Data entries:
** Begin **

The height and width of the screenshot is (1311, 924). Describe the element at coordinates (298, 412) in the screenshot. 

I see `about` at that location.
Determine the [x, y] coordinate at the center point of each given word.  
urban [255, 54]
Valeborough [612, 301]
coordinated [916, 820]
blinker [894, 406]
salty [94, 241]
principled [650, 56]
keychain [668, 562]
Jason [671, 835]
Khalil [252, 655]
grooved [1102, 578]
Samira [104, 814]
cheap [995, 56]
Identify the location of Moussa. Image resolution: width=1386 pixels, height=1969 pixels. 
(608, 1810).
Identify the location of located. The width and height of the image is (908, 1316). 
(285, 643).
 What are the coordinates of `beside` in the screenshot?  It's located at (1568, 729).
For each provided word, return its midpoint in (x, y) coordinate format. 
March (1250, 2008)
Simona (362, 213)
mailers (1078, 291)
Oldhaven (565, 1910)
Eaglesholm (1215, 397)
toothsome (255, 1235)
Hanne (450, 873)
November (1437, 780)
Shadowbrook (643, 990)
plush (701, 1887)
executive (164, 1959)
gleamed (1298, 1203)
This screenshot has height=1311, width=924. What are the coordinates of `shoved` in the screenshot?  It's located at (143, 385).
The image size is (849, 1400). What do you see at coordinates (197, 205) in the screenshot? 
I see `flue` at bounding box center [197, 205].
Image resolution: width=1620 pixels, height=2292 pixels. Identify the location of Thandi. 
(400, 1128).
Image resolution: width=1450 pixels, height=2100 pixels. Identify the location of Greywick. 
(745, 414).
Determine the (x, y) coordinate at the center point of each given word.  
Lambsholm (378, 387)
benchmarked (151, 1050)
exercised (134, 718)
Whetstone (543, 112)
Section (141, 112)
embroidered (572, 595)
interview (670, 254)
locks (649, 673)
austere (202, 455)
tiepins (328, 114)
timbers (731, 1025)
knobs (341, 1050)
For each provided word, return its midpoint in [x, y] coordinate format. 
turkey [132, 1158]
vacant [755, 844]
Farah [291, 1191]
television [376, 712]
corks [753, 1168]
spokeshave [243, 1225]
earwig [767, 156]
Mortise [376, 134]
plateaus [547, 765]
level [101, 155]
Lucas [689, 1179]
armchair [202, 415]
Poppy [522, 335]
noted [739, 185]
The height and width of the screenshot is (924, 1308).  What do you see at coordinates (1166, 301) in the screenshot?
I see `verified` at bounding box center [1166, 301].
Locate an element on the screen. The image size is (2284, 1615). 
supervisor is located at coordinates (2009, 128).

** End **

GIVEN PROBLEM
Copy every record above line for line, with no changes.

EXERCISE SOLUTION
The height and width of the screenshot is (1311, 924). Describe the element at coordinates (298, 412) in the screenshot. 

I see `about` at that location.
Determine the [x, y] coordinate at the center point of each given word.  
urban [255, 54]
Valeborough [612, 301]
coordinated [916, 820]
blinker [894, 406]
salty [94, 241]
principled [650, 56]
keychain [668, 562]
Jason [671, 835]
Khalil [252, 655]
grooved [1102, 578]
Samira [104, 814]
cheap [995, 56]
Identify the location of Moussa. Image resolution: width=1386 pixels, height=1969 pixels. 
(608, 1810).
Identify the location of located. The width and height of the image is (908, 1316). 
(285, 643).
 What are the coordinates of `beside` in the screenshot?  It's located at (1568, 729).
For each provided word, return its midpoint in (x, y) coordinate format. 
March (1250, 2008)
Simona (362, 213)
mailers (1078, 291)
Oldhaven (565, 1910)
Eaglesholm (1215, 397)
toothsome (255, 1235)
Hanne (450, 873)
November (1437, 780)
Shadowbrook (643, 990)
plush (701, 1887)
executive (164, 1959)
gleamed (1298, 1203)
This screenshot has height=1311, width=924. What are the coordinates of `shoved` in the screenshot?  It's located at (143, 385).
The image size is (849, 1400). What do you see at coordinates (197, 205) in the screenshot? 
I see `flue` at bounding box center [197, 205].
Image resolution: width=1620 pixels, height=2292 pixels. Identify the location of Thandi. 
(400, 1128).
Image resolution: width=1450 pixels, height=2100 pixels. Identify the location of Greywick. 
(745, 414).
Determine the (x, y) coordinate at the center point of each given word.  
Lambsholm (378, 387)
benchmarked (151, 1050)
exercised (134, 718)
Whetstone (543, 112)
Section (141, 112)
embroidered (572, 595)
interview (670, 254)
locks (649, 673)
austere (202, 455)
tiepins (328, 114)
timbers (731, 1025)
knobs (341, 1050)
For each provided word, return its midpoint in [x, y] coordinate format. 
turkey [132, 1158]
vacant [755, 844]
Farah [291, 1191]
television [376, 712]
corks [753, 1168]
spokeshave [243, 1225]
earwig [767, 156]
Mortise [376, 134]
plateaus [547, 765]
level [101, 155]
Lucas [689, 1179]
armchair [202, 415]
Poppy [522, 335]
noted [739, 185]
The height and width of the screenshot is (924, 1308).  What do you see at coordinates (1166, 301) in the screenshot?
I see `verified` at bounding box center [1166, 301].
Locate an element on the screen. The image size is (2284, 1615). 
supervisor is located at coordinates (2009, 128).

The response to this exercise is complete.